- _TASK DESCRIPTION_:
Scan the entries below for the word "yellow" and copy every line in which it occurs.

──────── INFORMATION SUPPLIED ────────

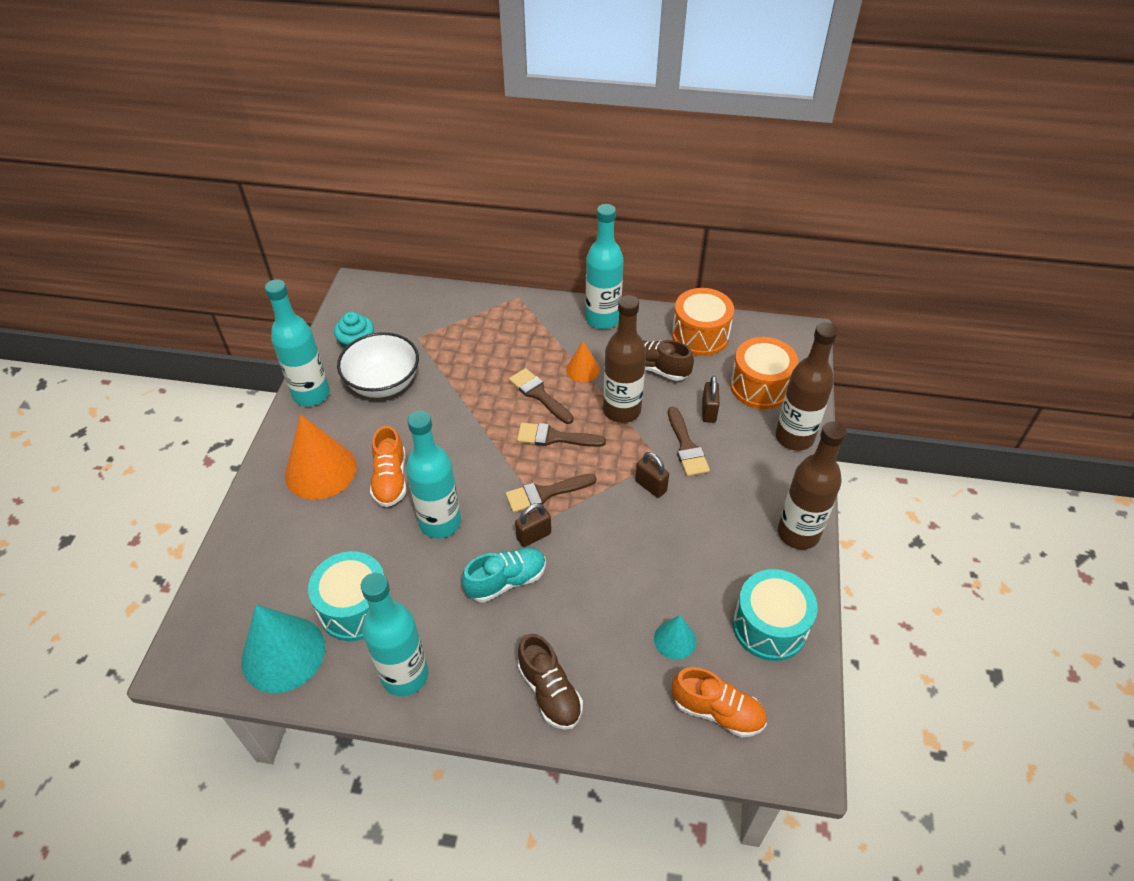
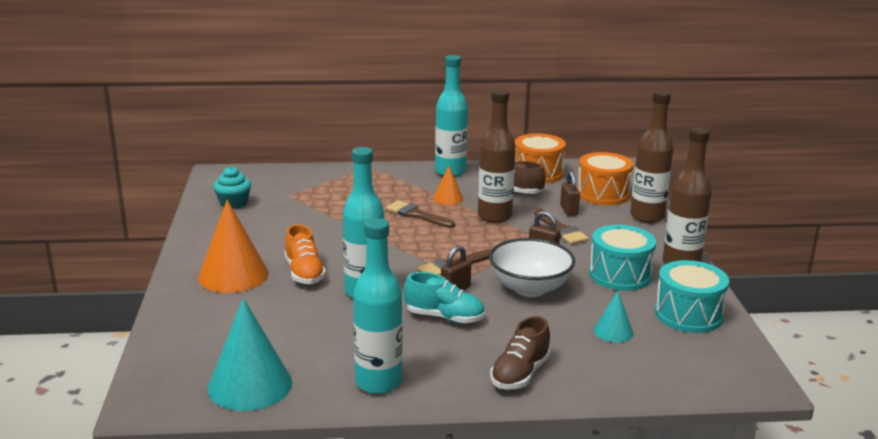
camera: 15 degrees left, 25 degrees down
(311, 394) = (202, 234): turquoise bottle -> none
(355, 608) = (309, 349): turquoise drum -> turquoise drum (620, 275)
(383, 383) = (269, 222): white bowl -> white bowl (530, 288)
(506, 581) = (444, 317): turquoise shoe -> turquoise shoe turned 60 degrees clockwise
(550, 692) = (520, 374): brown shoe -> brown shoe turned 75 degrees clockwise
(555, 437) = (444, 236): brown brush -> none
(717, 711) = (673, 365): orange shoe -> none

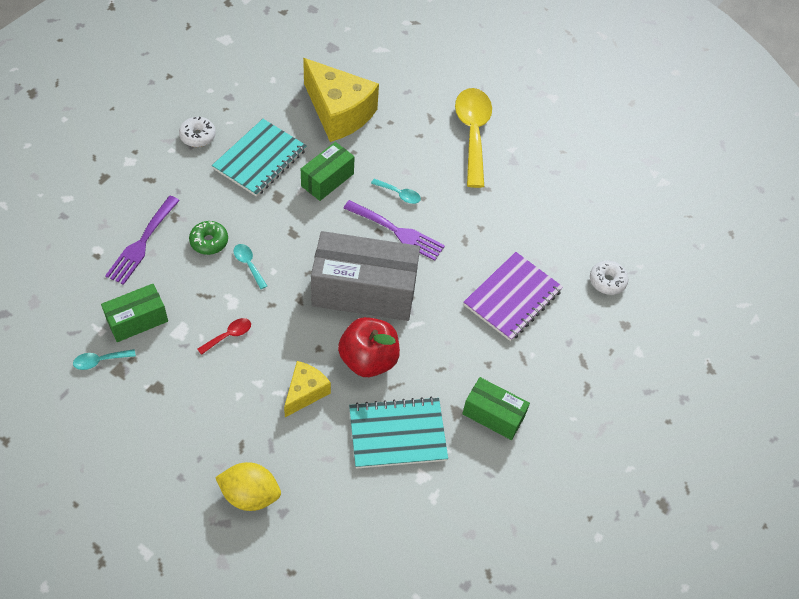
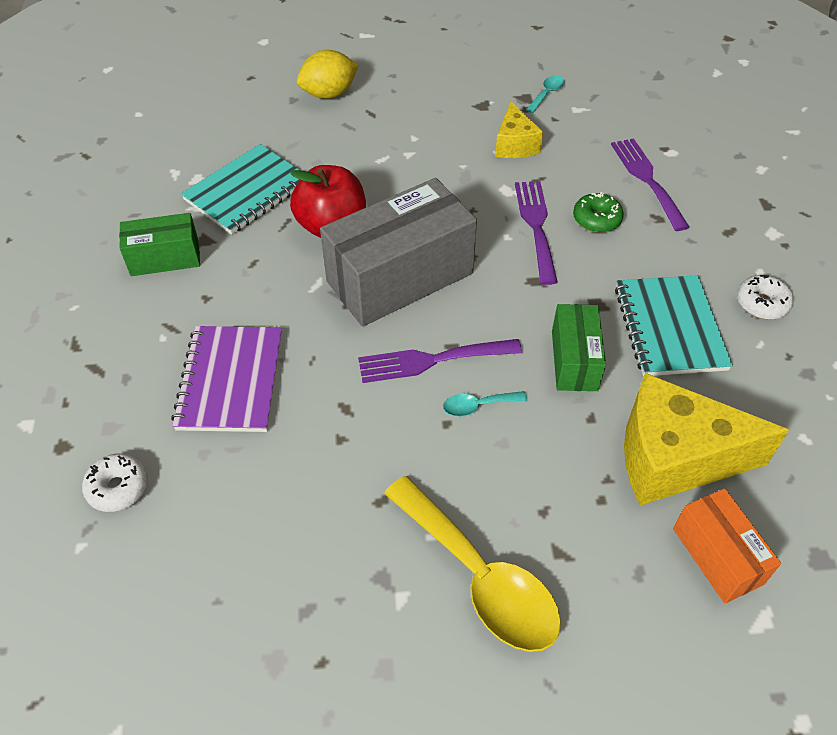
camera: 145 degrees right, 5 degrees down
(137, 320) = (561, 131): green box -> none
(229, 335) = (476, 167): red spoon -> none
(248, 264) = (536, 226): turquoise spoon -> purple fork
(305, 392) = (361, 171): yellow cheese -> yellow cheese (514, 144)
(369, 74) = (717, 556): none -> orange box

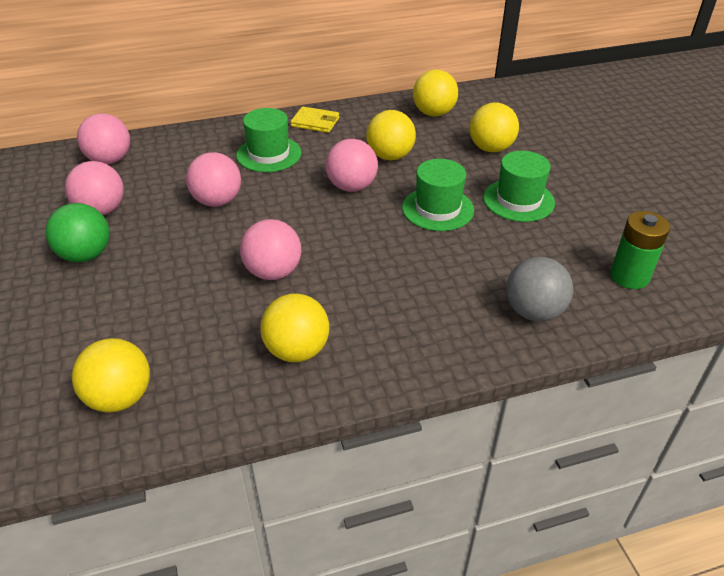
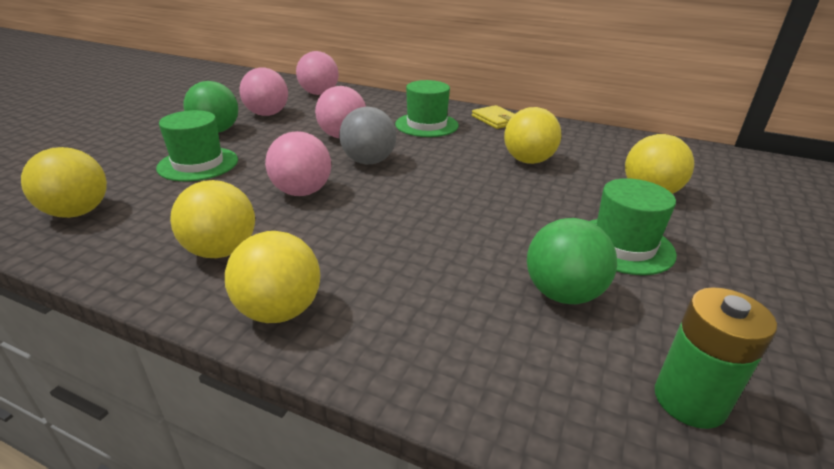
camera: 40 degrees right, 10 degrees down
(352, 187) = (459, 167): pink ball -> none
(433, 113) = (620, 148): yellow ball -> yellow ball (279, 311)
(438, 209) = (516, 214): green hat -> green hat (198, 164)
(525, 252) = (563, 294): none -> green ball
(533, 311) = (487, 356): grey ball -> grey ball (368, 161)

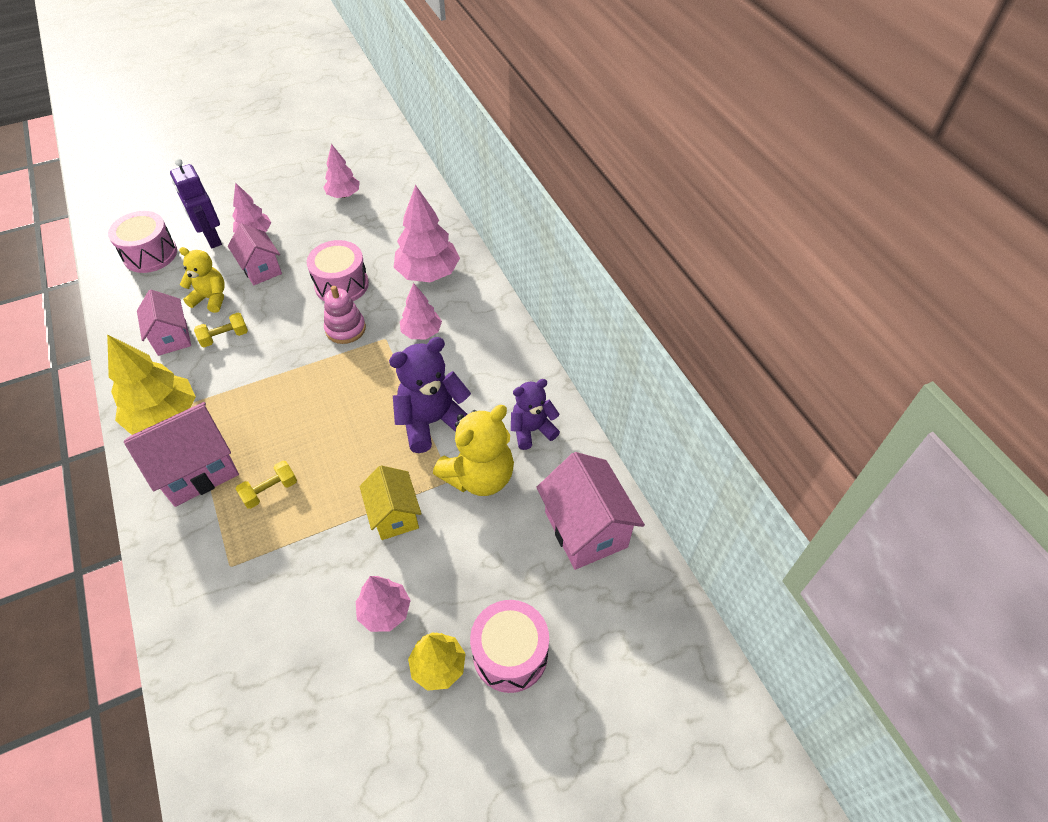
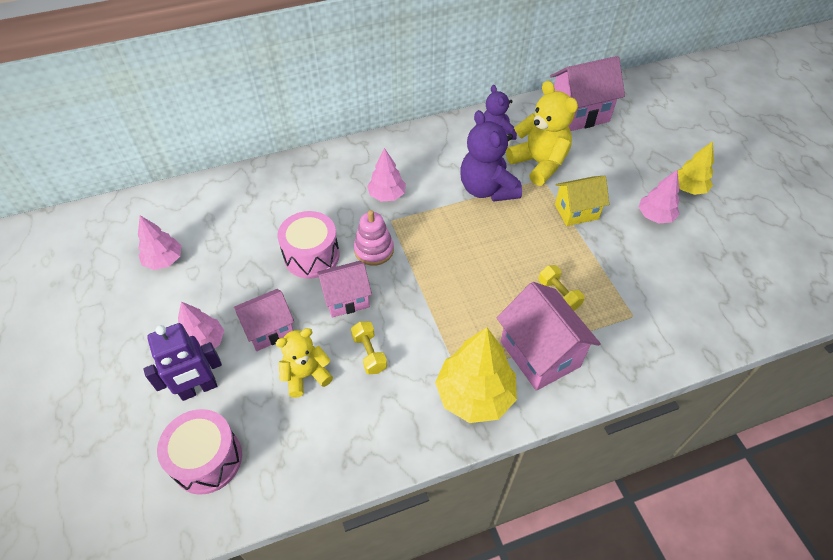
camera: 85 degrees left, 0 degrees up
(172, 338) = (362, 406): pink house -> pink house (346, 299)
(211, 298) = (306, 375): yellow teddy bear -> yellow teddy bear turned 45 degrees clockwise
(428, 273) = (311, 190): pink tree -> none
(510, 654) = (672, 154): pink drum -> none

────────

- _TASK SOLUTION_:
(305, 392) = (361, 171): yellow cheese -> yellow cheese (514, 144)
(433, 113) = (620, 148): yellow ball -> yellow ball (279, 311)
(211, 298) = (306, 375): yellow teddy bear -> yellow teddy bear turned 45 degrees clockwise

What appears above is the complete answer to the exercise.